Records supplied: Begin

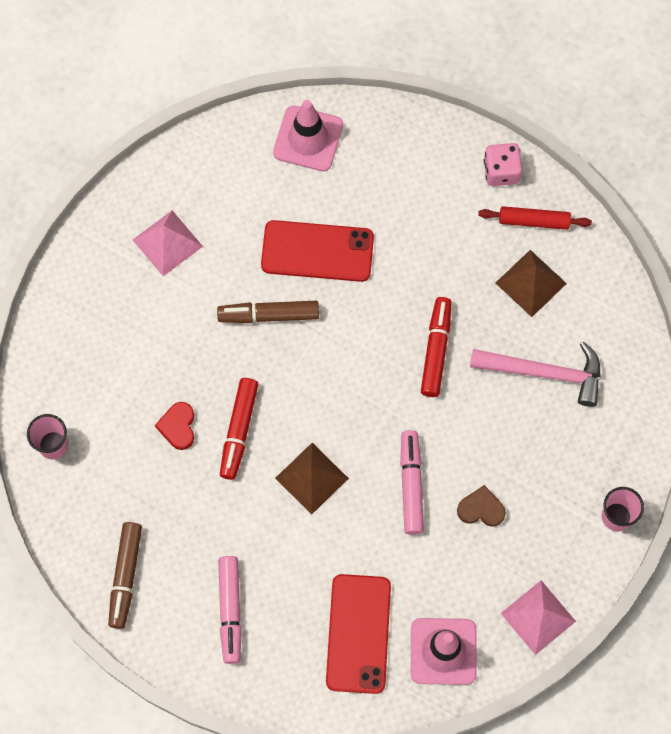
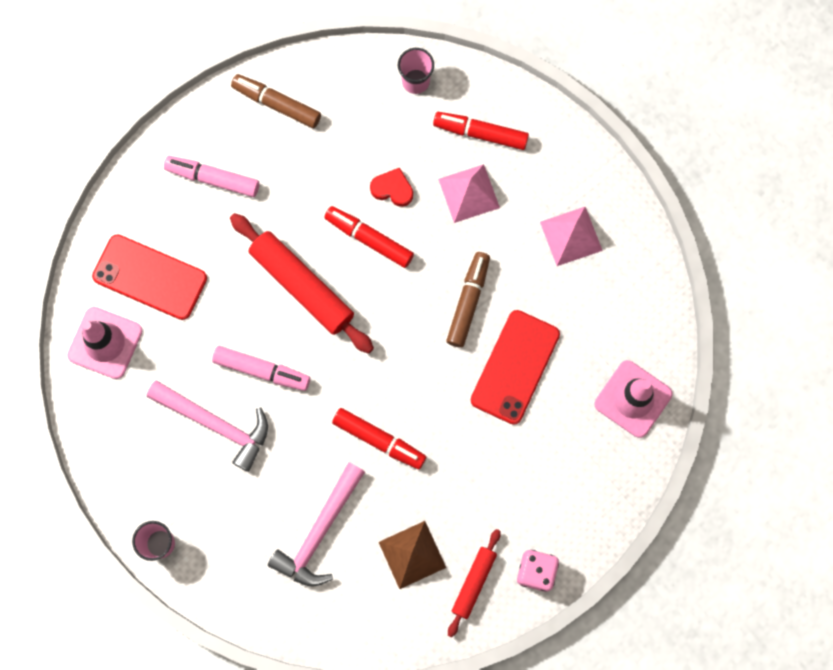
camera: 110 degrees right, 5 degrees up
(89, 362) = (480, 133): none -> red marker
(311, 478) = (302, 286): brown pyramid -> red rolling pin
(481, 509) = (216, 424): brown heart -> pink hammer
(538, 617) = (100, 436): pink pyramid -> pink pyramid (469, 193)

Records supplied: End

What the task requires>
No pictures belong in the copy; output every record exactly.

Response to the task>
camera: 110 degrees right, 5 degrees up
(89, 362) = (480, 133): none -> red marker
(311, 478) = (302, 286): brown pyramid -> red rolling pin
(481, 509) = (216, 424): brown heart -> pink hammer
(538, 617) = (100, 436): pink pyramid -> pink pyramid (469, 193)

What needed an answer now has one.